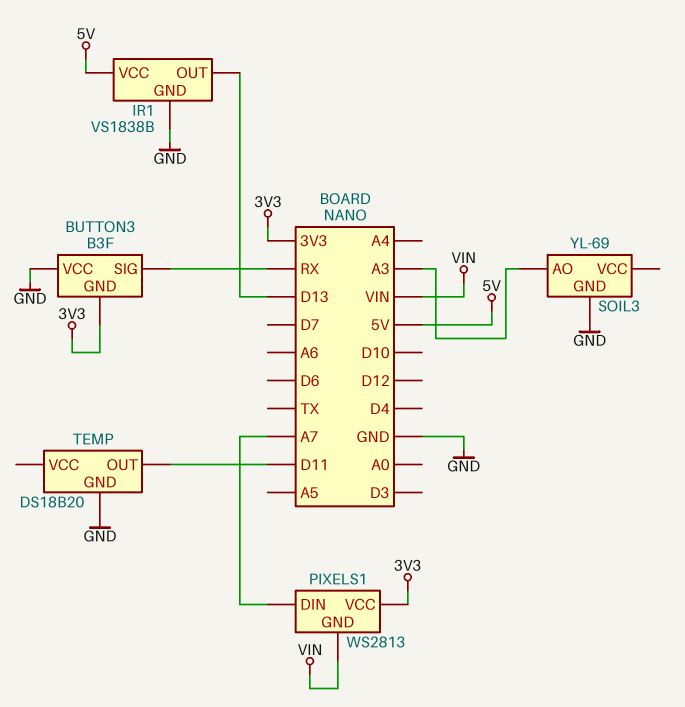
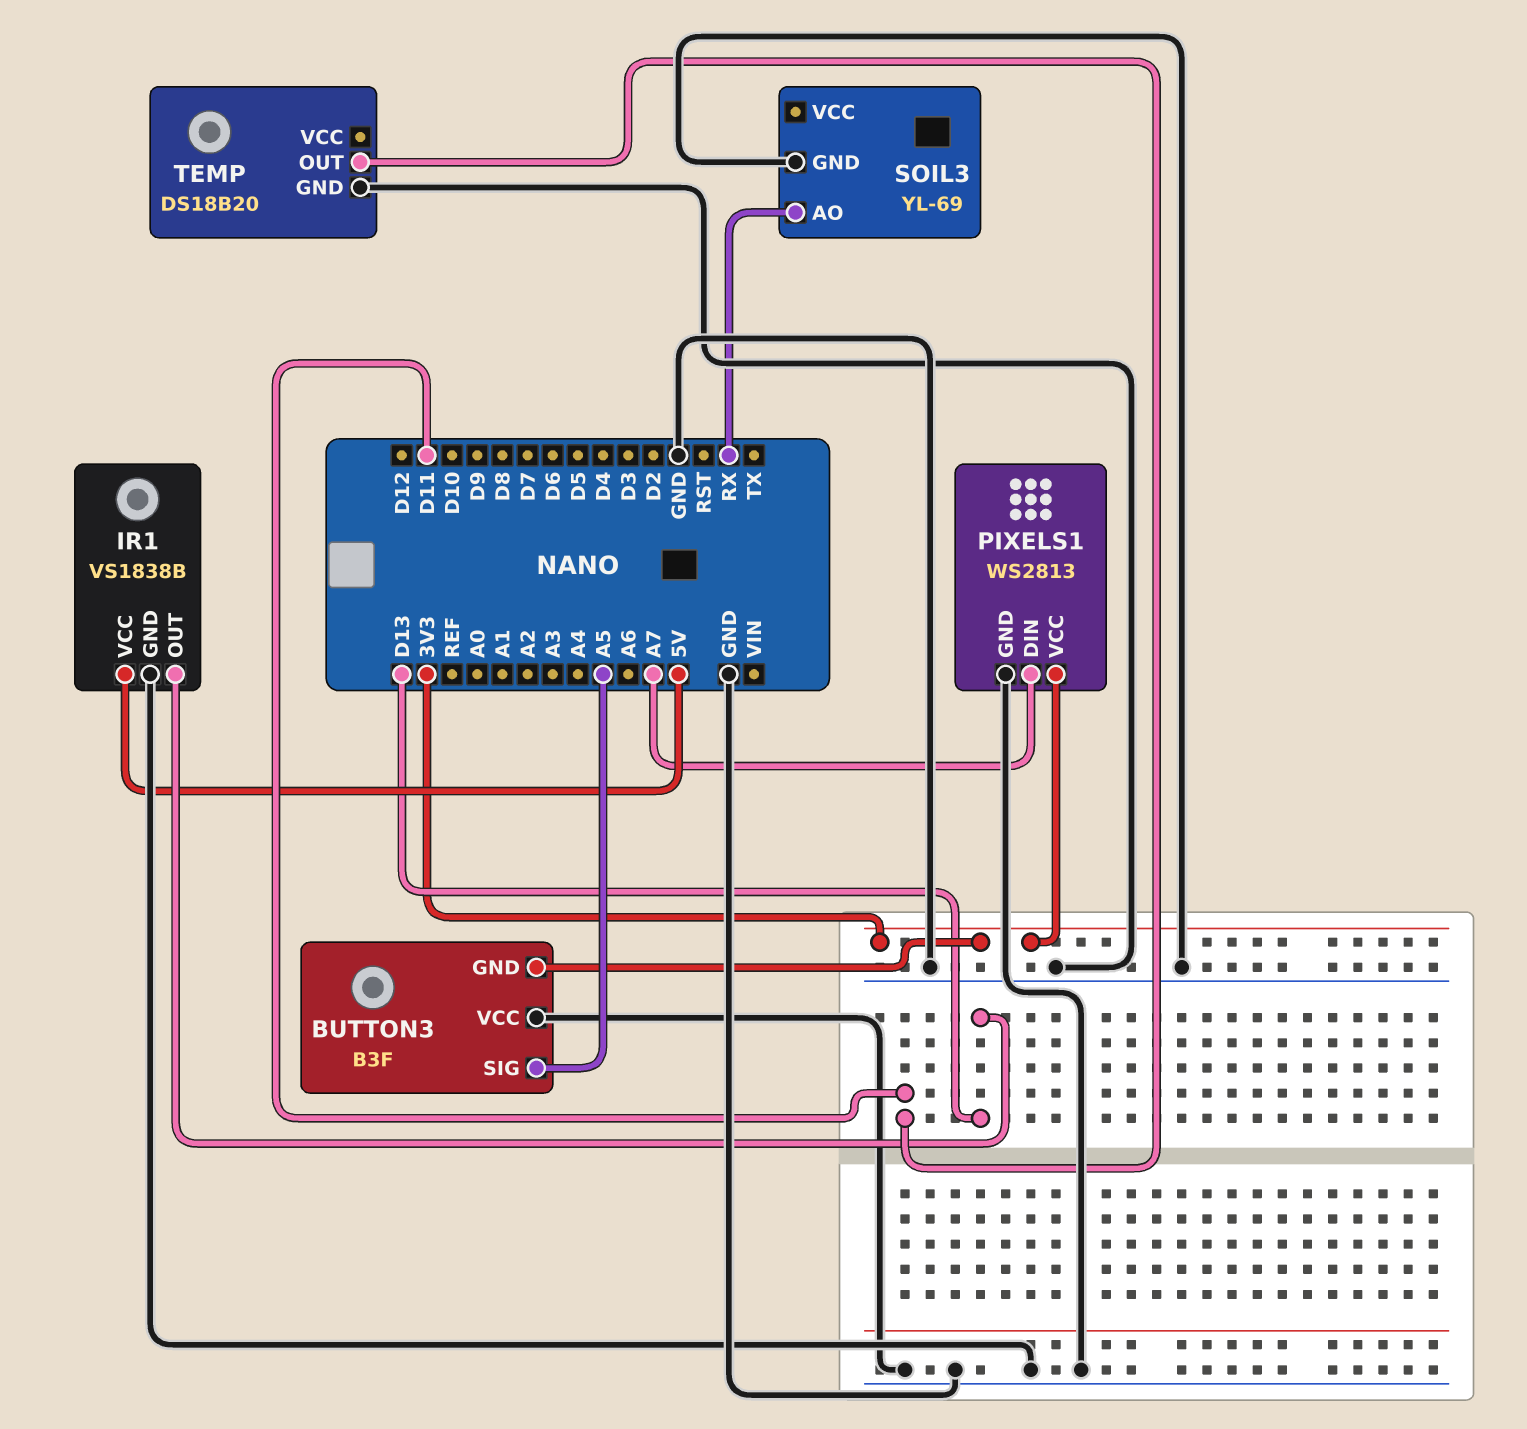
BUTTON3 pin SIG: RX -> A5
PIXELS1 pin GND: VIN -> GND
SOIL3 pin AO: A3 -> RX

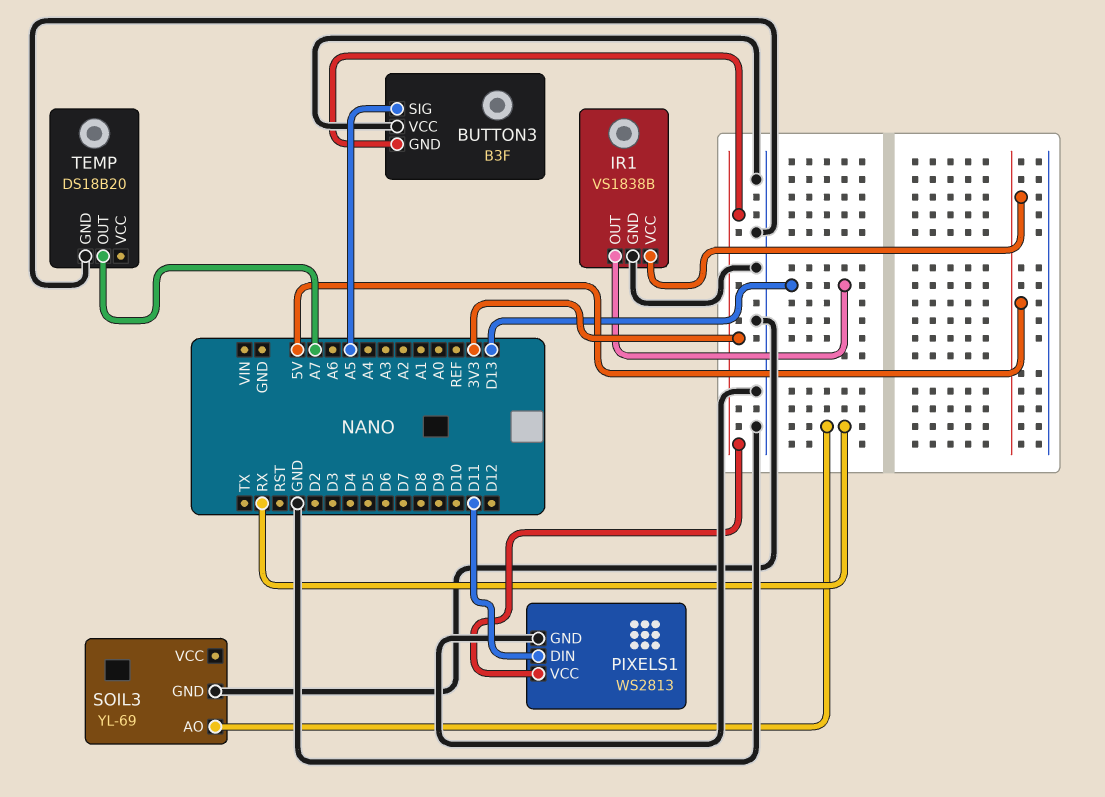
PIXELS1 pin DIN: A7 -> D11
TEMP pin OUT: D11 -> A7

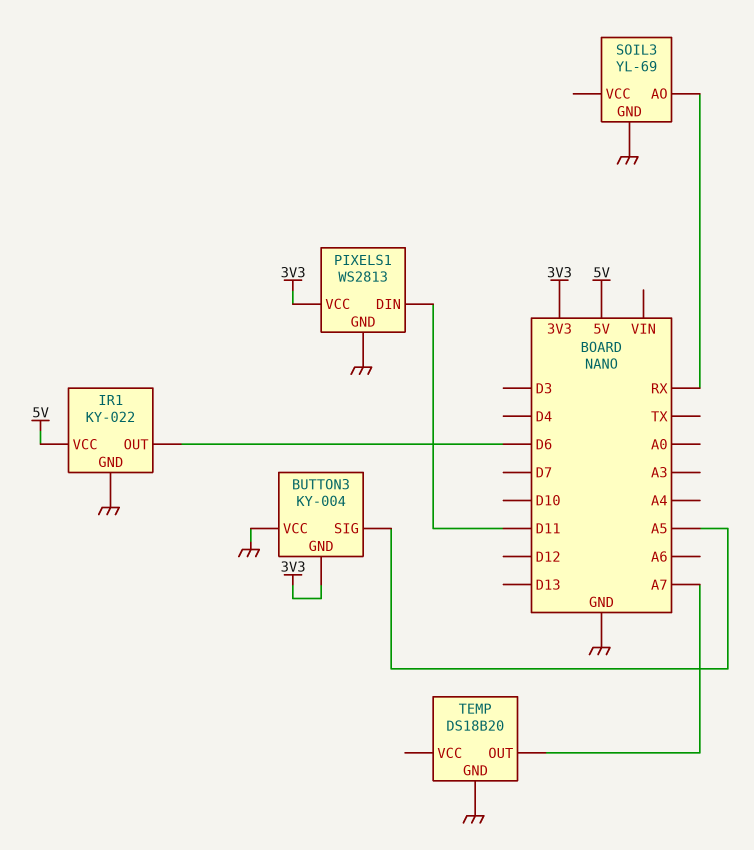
BUTTON3: B3F -> KY-004
IR1: VS1838B -> KY-022
IR1 pin OUT: D13 -> D6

**Activity**
Do not include the pictures. Quote only the lines from the line with "PIXELS1 pin DIN: A7 -> D11" through the end of the material, both ends included, exactly.

**Exercise result**
PIXELS1 pin DIN: A7 -> D11
TEMP pin OUT: D11 -> A7

BUTTON3: B3F -> KY-004
IR1: VS1838B -> KY-022
IR1 pin OUT: D13 -> D6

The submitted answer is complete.